-- START --
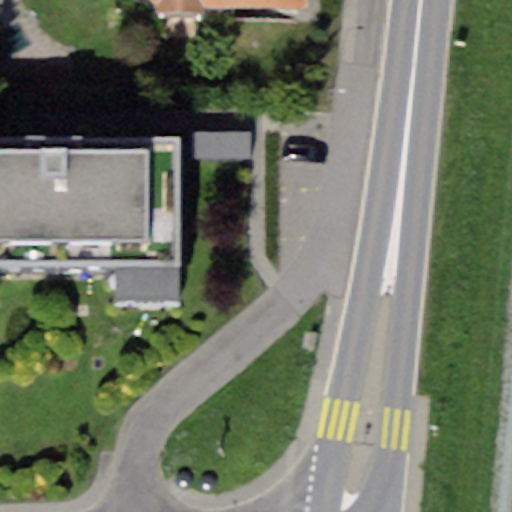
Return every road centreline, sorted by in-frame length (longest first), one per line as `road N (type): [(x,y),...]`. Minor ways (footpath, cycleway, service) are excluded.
road 1 (residential): [(141,511),(143,462),(187,397),(294,304),(335,255),(371,0)]
road 2 (primary): [(426,0),(363,511)]
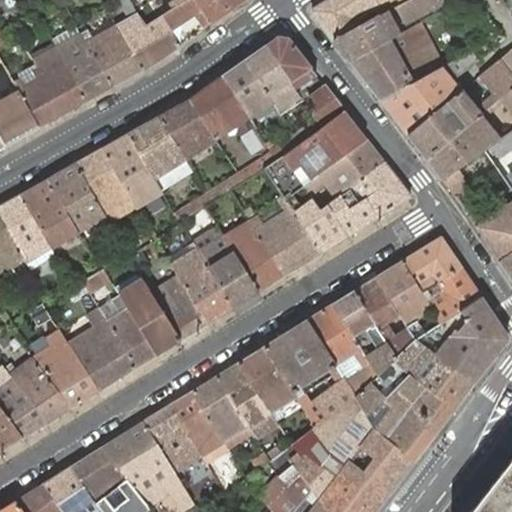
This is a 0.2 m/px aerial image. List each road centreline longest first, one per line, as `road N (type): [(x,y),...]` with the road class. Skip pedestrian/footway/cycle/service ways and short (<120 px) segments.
road 1 (residential): [(0,478),(439,206)]
road 2 (residential): [(0,177),(173,81),(281,5)]
road 3 (residential): [(281,5),(439,206)]
road 4 (tertiary): [(511,361),(419,511)]
road 5 (residential): [(439,206),(511,316)]
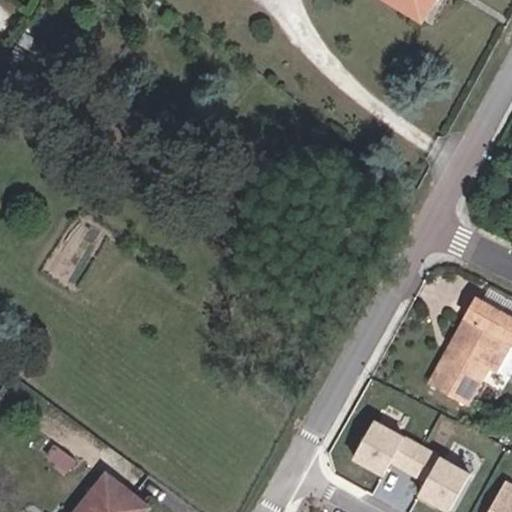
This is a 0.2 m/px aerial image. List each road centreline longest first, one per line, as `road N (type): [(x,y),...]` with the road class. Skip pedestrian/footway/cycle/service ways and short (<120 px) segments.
road 1 (residential): [(290,471),(426,228)]
road 2 (residential): [(426,228),(511,70)]
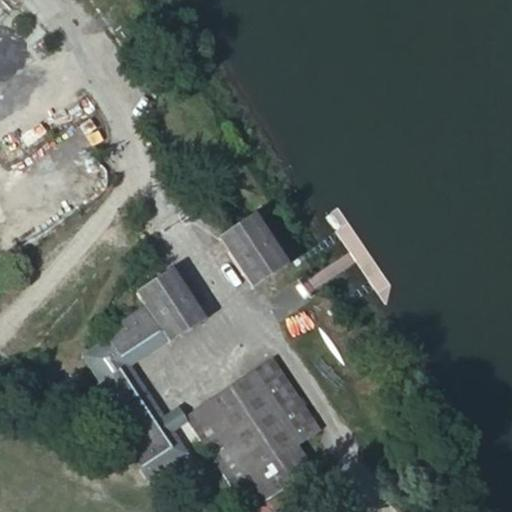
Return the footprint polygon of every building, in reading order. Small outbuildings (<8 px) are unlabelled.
[(214,239),(249,291),(284,267),(249,217),(214,239)] [(186,456),(171,434),(162,440),(113,365),(160,333),(167,344),(168,346),(203,322),(168,271),(133,293),(141,305),(100,333),(104,339),(91,348),(97,358),(88,365),(101,384),(93,389),(129,443),(123,447),(147,482),(186,456)] [(171,434),(188,422),(185,417),(178,408),(161,419),(128,370),(167,344),(160,333),(113,365),(162,440),(171,434)] [(97,358),(91,348),(81,354),(88,365),(97,358)] [(185,417),(188,422),(247,511),(252,511),(311,472),(294,447),(318,431),(271,360),(185,417)]
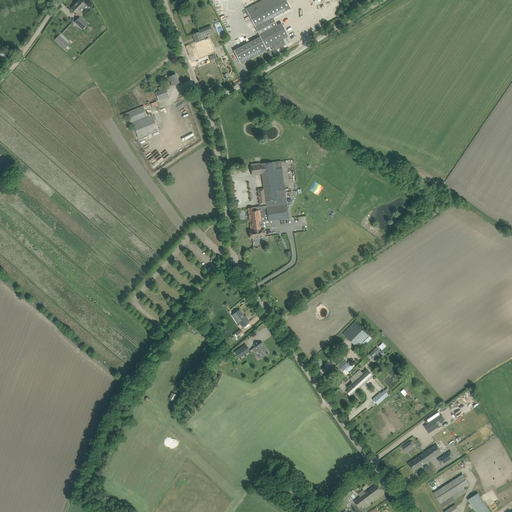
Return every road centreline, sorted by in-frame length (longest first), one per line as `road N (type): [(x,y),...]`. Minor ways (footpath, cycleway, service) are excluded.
road 1 (unclassified): [(407,511),(235,260),(205,106)]
road 2 (unclassified): [(205,106),(382,0)]
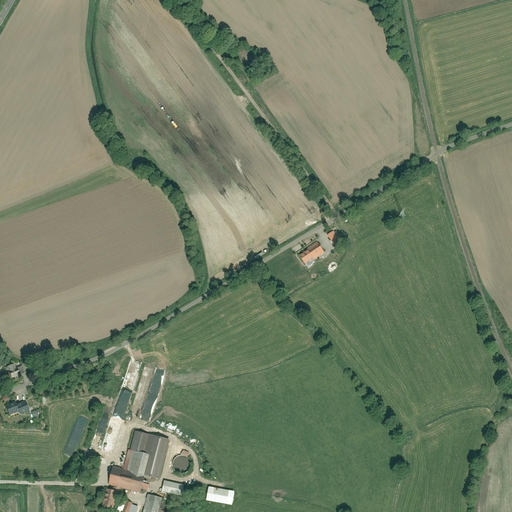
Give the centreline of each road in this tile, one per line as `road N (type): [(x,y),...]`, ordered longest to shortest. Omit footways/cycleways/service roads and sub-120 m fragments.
road 1 (unclassified): [(0,394),(112,350),(436,154),(511,125)]
road 2 (track): [(334,214),(178,0)]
-- END --
> **WRITTEN REQUEST**:
Copy all of the entries above word for word, but leave out the pictures.

> **FULL RESPONSE**:
Return every road centreline, sorted by in-frame length (longest first), one per line as `road N (type): [(x,y),...]`. Minor ways (footpath, cycleway, service) are excluded.
road 1 (residential): [(141,511),(143,462),(187,397),(294,304),(335,255),(371,0)]
road 2 (primary): [(426,0),(363,511)]
This is a 0.2 m/px aerial image. List each road centreline longest first, one per line, as `road N (type): [(x,y),...]` with the road class. Skip pedestrian/footway/cycle/service ways and short (<120 px) segments.
road 1 (residential): [(0,478),(439,206)]
road 2 (residential): [(0,177),(173,81),(281,5)]
road 3 (residential): [(281,5),(439,206)]
road 4 (tertiary): [(511,361),(419,511)]
road 5 (residential): [(439,206),(511,316)]
This is a 0.2 m/px aerial image. List each road centreline longest first, one per line, as `road N (type): [(x,y),...]` with the road class. Skip pedestrian/footway/cycle/service ways and short (<120 px) segments.
road 1 (residential): [(290,471),(426,228)]
road 2 (residential): [(426,228),(511,70)]
Return the footprint polygon of every building, in reading order. Small outbuildings (<8 px) are unlabelled.
[(214,239),(249,291),(284,267),(249,217),(214,239)] [(186,456),(171,434),(162,440),(113,365),(160,333),(167,344),(168,346),(203,322),(168,271),(133,293),(141,305),(100,333),(104,339),(91,348),(97,358),(88,365),(101,384),(93,389),(129,443),(123,447),(147,482),(186,456)] [(171,434),(188,422),(185,417),(178,408),(161,419),(128,370),(167,344),(160,333),(113,365),(162,440),(171,434)] [(97,358),(91,348),(81,354),(88,365),(97,358)] [(185,417),(188,422),(247,511),(252,511),(311,472),(294,447),(318,431),(271,360),(185,417)]
Return every road centreline, sorted by in-frame length (longest first), one per line as `road N (type): [(x,y),...]`. Minor ways (footpath, cycleway, service) are excluded.
road 1 (unclassified): [(407,511),(235,260),(205,106)]
road 2 (unclassified): [(205,106),(382,0)]
Give the centreline of each road in this tile, one per line as `road N (type): [(x,y),...]`, ordered longest to shortest. Omit footways/cycleways/service roads and sub-120 m fragments.
road 1 (unclassified): [(0,394),(112,350),(436,154),(511,125)]
road 2 (track): [(334,214),(178,0)]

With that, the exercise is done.